Work item:
Keep the wording of the records intact as you retype them, and omit every image.
-------- Input data
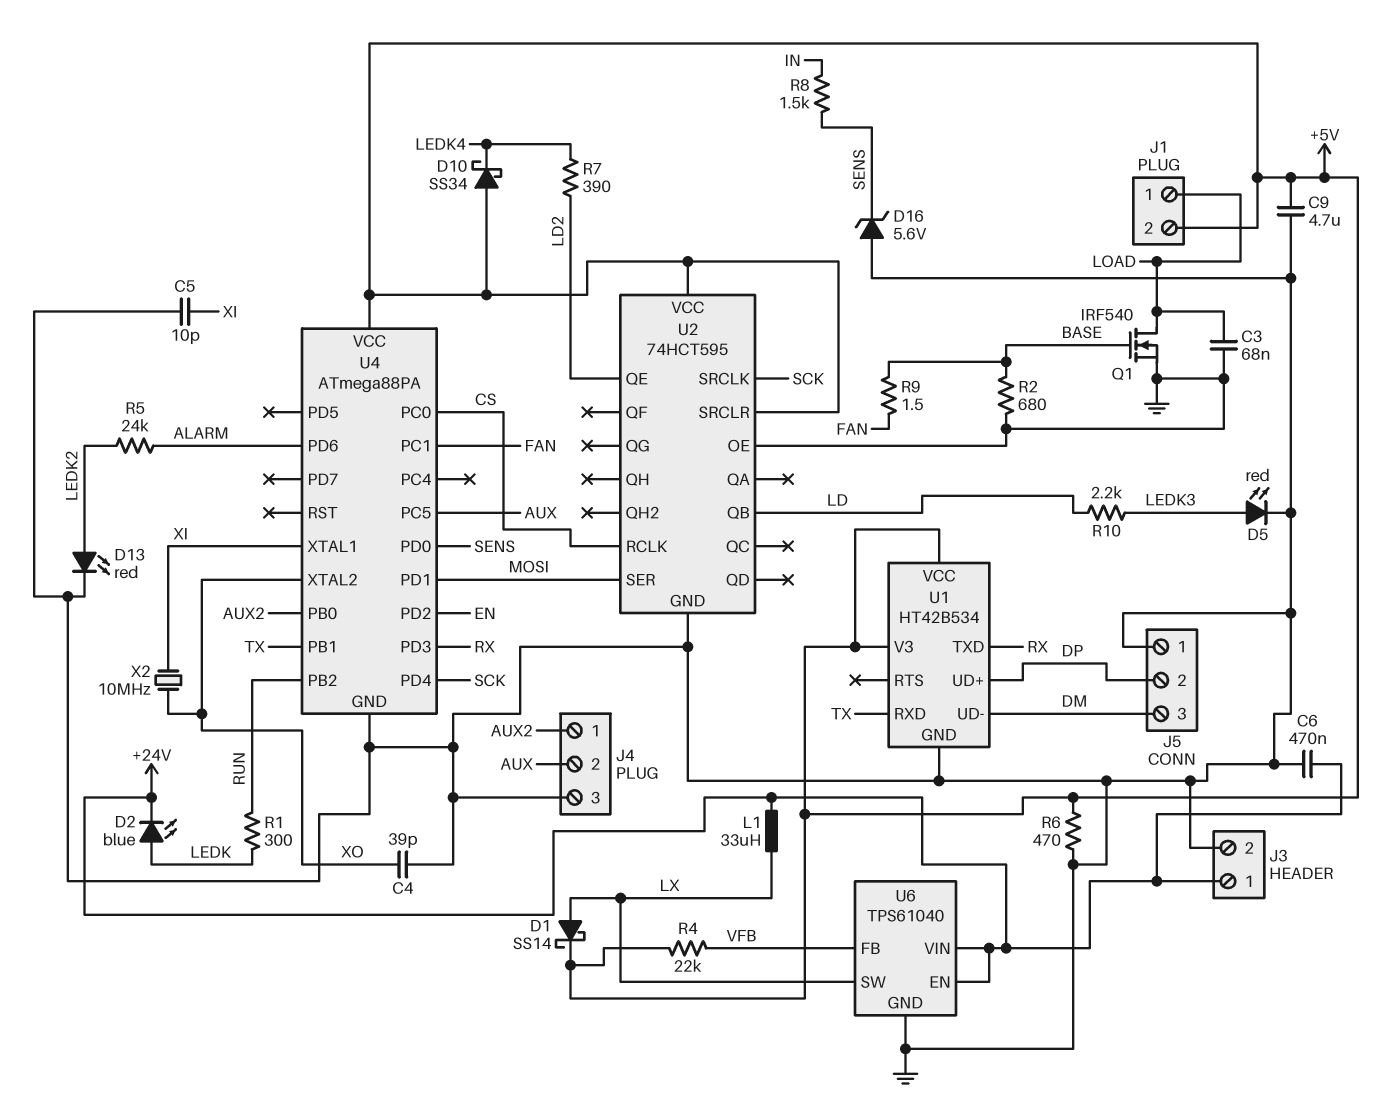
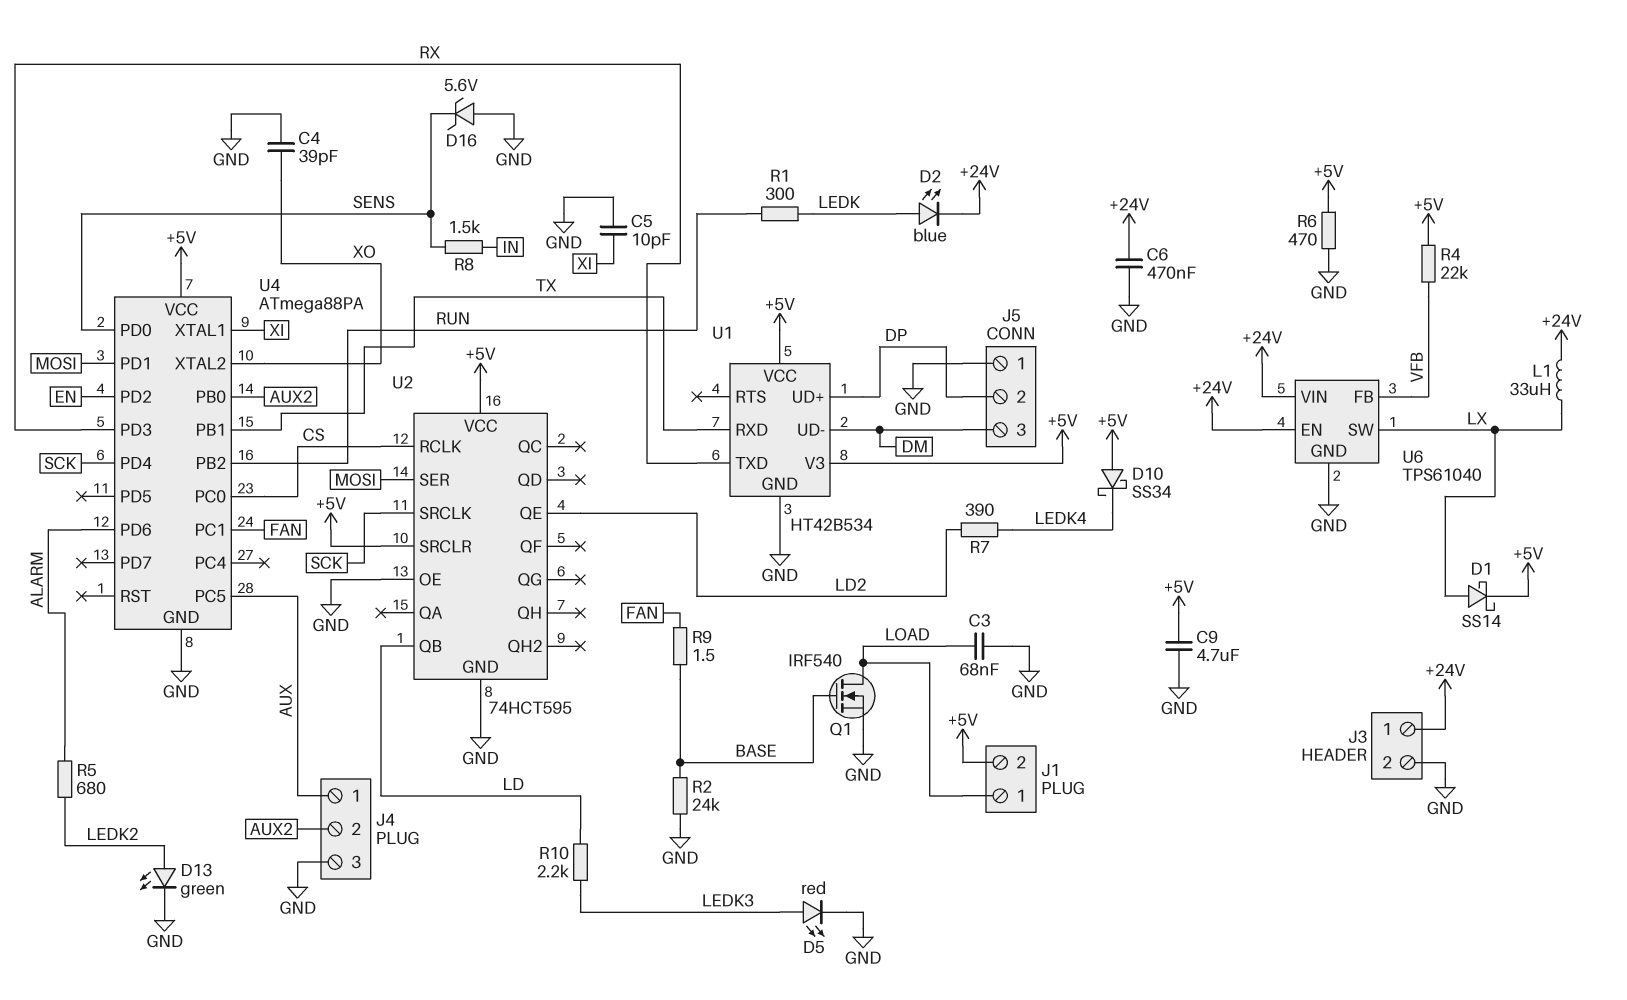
D13: LED red (A LEDK2, K GND) -> LED green (A LEDK2, K GND)
J4 pin 1: AUX2 -> AUX
J4 pin 2: AUX -> AUX2
R2: 680 (BASE, GND) -> 24k (BASE, GND)
R5: 24k (ALARM, LEDK2) -> 680 (ALARM, LEDK2)
X2: 10MHz (XI, XO) -> none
----------------
Solution for this exercise:
D13: LED red (A LEDK2, K GND) -> LED green (A LEDK2, K GND)
J4 pin 1: AUX2 -> AUX
J4 pin 2: AUX -> AUX2
R2: 680 (BASE, GND) -> 24k (BASE, GND)
R5: 24k (ALARM, LEDK2) -> 680 (ALARM, LEDK2)
X2: 10MHz (XI, XO) -> none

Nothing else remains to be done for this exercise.